BEGIN MATERIAL PROVIDED

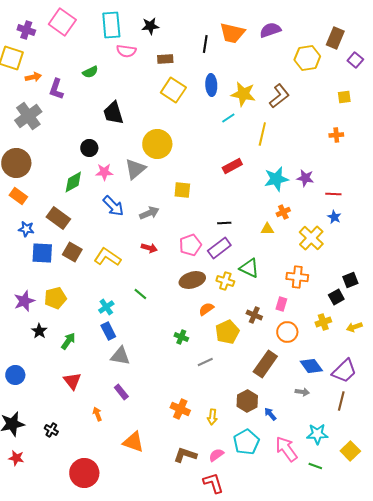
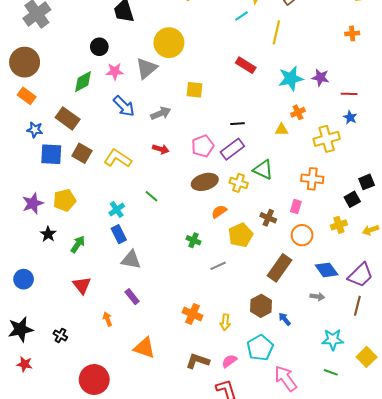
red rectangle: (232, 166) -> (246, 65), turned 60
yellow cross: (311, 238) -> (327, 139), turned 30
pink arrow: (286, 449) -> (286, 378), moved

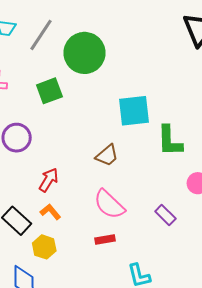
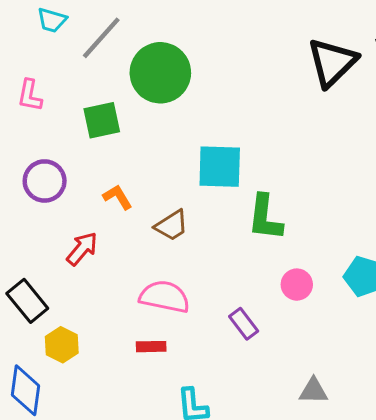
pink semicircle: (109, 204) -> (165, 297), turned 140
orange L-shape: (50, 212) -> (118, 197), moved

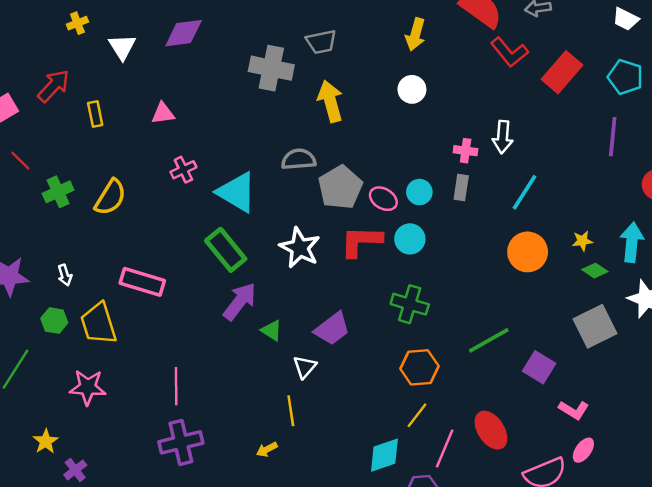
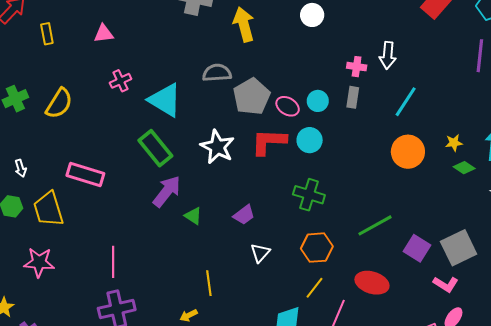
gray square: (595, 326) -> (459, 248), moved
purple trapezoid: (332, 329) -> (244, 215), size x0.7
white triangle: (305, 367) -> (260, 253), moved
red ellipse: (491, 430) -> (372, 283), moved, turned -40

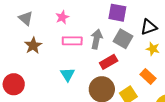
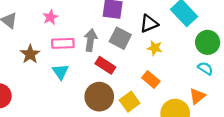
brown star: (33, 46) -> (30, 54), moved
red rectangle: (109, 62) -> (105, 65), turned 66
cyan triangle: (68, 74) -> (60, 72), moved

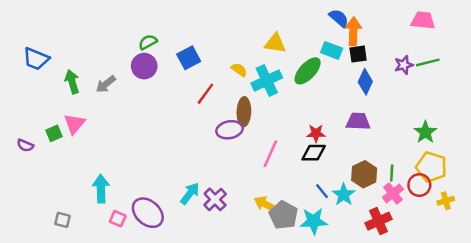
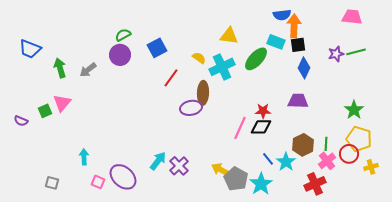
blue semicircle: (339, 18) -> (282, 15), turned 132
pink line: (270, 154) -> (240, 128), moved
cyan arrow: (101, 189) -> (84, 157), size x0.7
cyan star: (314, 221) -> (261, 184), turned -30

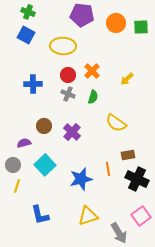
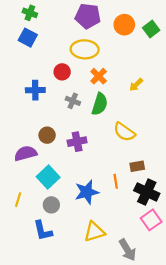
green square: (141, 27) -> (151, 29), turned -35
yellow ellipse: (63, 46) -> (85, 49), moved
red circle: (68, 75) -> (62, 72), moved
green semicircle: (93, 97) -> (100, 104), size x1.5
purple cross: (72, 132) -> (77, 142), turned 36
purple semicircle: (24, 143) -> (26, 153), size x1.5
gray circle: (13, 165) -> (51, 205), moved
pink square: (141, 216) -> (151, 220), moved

END MATERIAL PROVIDED

- [ASSIGNED TASK]: Could you repeat all of the data exactly, minus the pictures?

- [RESPONSE AREA]:
red rectangle: (232, 166) -> (246, 65), turned 60
yellow cross: (311, 238) -> (327, 139), turned 30
pink arrow: (286, 449) -> (286, 378), moved

pink semicircle: (109, 204) -> (165, 297), turned 140
orange L-shape: (50, 212) -> (118, 197), moved

gray square: (595, 326) -> (459, 248), moved
purple trapezoid: (332, 329) -> (244, 215), size x0.7
white triangle: (305, 367) -> (260, 253), moved
red ellipse: (491, 430) -> (372, 283), moved, turned -40

brown star: (33, 46) -> (30, 54), moved
red rectangle: (109, 62) -> (105, 65), turned 66
cyan triangle: (68, 74) -> (60, 72), moved

blue semicircle: (339, 18) -> (282, 15), turned 132
pink line: (270, 154) -> (240, 128), moved
cyan arrow: (101, 189) -> (84, 157), size x0.7
cyan star: (314, 221) -> (261, 184), turned -30

green square: (141, 27) -> (151, 29), turned -35
yellow ellipse: (63, 46) -> (85, 49), moved
red circle: (68, 75) -> (62, 72), moved
green semicircle: (93, 97) -> (100, 104), size x1.5
purple cross: (72, 132) -> (77, 142), turned 36
purple semicircle: (24, 143) -> (26, 153), size x1.5
gray circle: (13, 165) -> (51, 205), moved
pink square: (141, 216) -> (151, 220), moved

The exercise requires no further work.